**WORK TASK**
Starting at the line that contains "gray triangle: (722, 456)", write out every line through the end of the records exactly as it stands, and leave out all pictures.
--- RAW DATA ---
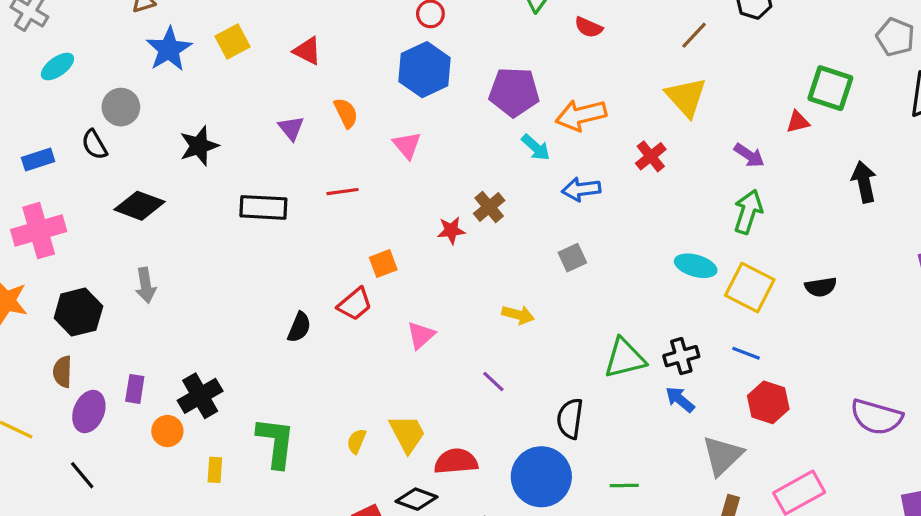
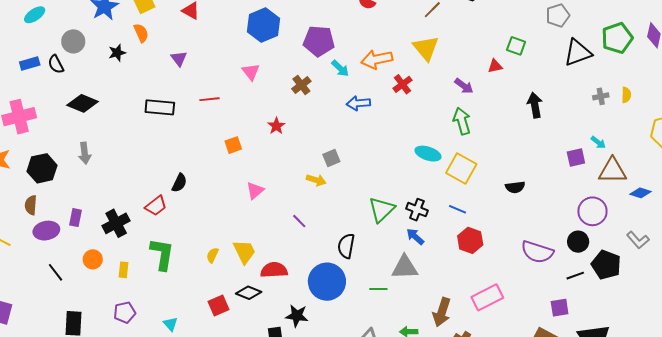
gray pentagon: (895, 37) -> (558, 15), turned 30
green square: (830, 88) -> (516, 46), size x0.7
orange semicircle: (346, 113) -> (141, 33), moved
orange arrow: (581, 115) -> (377, 59), moved
black star: (199, 146) -> (117, 53), moved, size x0.7
cyan arrow: (536, 147) -> (340, 68), moved
blue rectangle: (38, 160) -> (30, 64), moved
brown cross: (489, 207) -> (301, 85), moved
green arrow: (748, 212) -> (462, 121), turned -36
red star: (451, 230) -> (276, 126), turned -30
gray square: (572, 258) -> (331, 158), moved
black semicircle: (821, 287) -> (515, 187), moved
red trapezoid: (355, 304) -> (156, 206), moved
black cross: (681, 356) -> (417, 210), turned 35
green triangle: (625, 358) -> (382, 210), turned -32
purple ellipse: (89, 411) -> (46, 231), turned 55
orange circle: (167, 431) -> (93, 259), moved
gray triangle: (722, 456) -> (405, 267), moved, turned 40
black line: (82, 475) -> (56, 272), moved

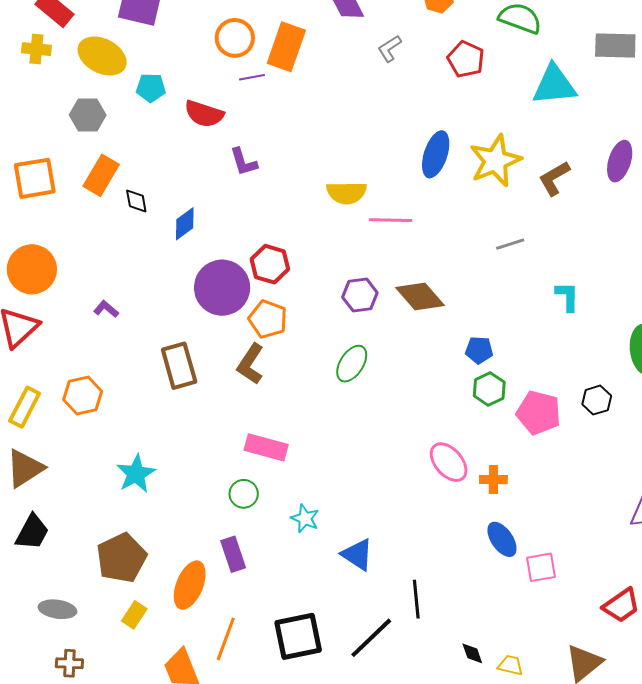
---
**EXERCISE RESULT**
gray triangle: (722, 456) -> (405, 267), moved, turned 40
black line: (82, 475) -> (56, 272), moved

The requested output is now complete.